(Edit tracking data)
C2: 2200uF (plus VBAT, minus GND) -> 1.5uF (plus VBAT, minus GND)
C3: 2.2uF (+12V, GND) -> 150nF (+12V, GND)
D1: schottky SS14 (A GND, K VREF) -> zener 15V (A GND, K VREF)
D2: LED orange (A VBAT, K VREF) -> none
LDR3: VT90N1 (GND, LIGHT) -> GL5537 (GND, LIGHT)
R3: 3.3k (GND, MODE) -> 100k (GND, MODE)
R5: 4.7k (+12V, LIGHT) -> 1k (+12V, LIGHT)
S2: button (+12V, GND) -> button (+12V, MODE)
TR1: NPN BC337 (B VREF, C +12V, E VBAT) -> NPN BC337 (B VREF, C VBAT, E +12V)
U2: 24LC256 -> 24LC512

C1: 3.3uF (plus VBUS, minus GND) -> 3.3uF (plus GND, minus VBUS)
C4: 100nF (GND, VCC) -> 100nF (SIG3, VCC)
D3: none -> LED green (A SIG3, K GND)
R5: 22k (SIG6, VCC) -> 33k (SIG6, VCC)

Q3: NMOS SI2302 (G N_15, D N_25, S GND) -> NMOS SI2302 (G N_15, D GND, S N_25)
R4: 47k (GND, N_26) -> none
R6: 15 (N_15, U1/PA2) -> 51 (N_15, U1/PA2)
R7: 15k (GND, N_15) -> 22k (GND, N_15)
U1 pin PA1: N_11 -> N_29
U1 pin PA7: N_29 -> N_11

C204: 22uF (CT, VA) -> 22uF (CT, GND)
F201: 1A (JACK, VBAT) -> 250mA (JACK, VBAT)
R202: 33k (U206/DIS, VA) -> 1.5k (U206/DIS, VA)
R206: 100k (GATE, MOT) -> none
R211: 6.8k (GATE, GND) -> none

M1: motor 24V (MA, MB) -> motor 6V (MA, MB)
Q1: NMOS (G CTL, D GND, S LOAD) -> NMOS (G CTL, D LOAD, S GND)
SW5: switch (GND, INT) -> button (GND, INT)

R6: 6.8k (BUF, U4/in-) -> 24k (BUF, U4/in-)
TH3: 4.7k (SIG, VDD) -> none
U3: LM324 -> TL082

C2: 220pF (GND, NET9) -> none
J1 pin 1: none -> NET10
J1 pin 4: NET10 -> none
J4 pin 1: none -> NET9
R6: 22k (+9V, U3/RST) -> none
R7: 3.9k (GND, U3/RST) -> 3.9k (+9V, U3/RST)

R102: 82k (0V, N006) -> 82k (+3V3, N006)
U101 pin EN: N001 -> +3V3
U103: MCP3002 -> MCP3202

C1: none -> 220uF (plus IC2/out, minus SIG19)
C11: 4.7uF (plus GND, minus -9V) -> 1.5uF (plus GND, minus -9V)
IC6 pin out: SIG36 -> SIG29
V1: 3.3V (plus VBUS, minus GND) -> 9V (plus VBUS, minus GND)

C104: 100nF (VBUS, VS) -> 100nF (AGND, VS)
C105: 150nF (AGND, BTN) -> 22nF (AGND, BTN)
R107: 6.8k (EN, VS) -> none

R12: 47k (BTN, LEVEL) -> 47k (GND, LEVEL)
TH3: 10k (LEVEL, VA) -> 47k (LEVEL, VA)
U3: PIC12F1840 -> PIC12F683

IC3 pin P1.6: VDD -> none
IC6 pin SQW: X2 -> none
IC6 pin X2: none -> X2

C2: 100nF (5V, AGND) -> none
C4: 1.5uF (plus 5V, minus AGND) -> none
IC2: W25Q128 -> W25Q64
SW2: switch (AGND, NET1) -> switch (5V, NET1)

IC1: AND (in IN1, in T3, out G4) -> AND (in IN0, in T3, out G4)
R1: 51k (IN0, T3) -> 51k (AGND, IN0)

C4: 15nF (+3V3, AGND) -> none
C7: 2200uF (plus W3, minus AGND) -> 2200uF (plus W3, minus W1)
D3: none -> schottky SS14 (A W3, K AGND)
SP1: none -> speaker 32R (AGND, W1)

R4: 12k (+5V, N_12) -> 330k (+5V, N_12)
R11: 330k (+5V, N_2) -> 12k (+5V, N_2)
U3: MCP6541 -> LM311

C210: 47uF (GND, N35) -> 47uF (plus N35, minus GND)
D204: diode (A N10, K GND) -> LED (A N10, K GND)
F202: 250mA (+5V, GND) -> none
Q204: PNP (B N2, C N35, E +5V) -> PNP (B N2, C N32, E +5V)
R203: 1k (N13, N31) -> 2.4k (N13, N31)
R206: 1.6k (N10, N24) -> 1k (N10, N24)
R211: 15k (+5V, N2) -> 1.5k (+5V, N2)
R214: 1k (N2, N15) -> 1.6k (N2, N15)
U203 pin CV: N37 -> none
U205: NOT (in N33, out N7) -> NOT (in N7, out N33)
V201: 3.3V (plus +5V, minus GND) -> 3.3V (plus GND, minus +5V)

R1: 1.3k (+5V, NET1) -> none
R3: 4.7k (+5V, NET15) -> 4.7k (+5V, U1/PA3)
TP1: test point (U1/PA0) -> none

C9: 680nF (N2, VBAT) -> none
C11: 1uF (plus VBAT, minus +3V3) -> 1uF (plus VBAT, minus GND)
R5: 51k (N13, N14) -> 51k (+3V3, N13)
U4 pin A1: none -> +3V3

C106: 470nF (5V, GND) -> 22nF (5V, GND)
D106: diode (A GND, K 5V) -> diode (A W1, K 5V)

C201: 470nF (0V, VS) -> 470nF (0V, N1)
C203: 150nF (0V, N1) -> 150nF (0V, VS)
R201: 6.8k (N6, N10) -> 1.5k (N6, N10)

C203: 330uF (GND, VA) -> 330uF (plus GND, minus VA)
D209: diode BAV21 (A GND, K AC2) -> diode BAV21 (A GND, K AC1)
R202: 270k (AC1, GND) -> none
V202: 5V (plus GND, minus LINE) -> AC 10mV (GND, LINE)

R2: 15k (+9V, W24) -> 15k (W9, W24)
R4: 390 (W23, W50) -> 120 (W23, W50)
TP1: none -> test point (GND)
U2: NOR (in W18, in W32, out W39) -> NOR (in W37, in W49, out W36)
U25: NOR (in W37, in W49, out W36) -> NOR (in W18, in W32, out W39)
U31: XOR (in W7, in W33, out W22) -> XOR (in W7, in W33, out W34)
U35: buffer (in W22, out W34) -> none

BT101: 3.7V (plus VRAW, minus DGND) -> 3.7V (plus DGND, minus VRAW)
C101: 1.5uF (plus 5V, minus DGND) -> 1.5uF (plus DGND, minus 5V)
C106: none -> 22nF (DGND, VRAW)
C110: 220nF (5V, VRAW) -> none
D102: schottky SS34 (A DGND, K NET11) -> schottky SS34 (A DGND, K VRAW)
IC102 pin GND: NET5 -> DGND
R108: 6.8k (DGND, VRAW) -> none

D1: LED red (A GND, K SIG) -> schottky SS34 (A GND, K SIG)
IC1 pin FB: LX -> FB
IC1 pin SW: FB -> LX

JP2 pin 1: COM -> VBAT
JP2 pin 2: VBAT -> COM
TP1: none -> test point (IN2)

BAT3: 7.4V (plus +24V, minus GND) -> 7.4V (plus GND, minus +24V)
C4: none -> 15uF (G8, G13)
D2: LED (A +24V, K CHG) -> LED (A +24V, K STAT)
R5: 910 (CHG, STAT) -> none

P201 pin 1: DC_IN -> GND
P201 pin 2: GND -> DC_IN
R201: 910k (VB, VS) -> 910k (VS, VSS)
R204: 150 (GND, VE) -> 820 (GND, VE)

## Problem to solve:
Please return only the lines above, starting at the line that has "U4 pin A1: none -> +3V3" and ending at the line that has "R202: 270k (AC1, GND) -> none", keeping both and leaving each one unchanged.

## Exercise response:
U4 pin A1: none -> +3V3

C106: 470nF (5V, GND) -> 22nF (5V, GND)
D106: diode (A GND, K 5V) -> diode (A W1, K 5V)

C201: 470nF (0V, VS) -> 470nF (0V, N1)
C203: 150nF (0V, N1) -> 150nF (0V, VS)
R201: 6.8k (N6, N10) -> 1.5k (N6, N10)

C203: 330uF (GND, VA) -> 330uF (plus GND, minus VA)
D209: diode BAV21 (A GND, K AC2) -> diode BAV21 (A GND, K AC1)
R202: 270k (AC1, GND) -> none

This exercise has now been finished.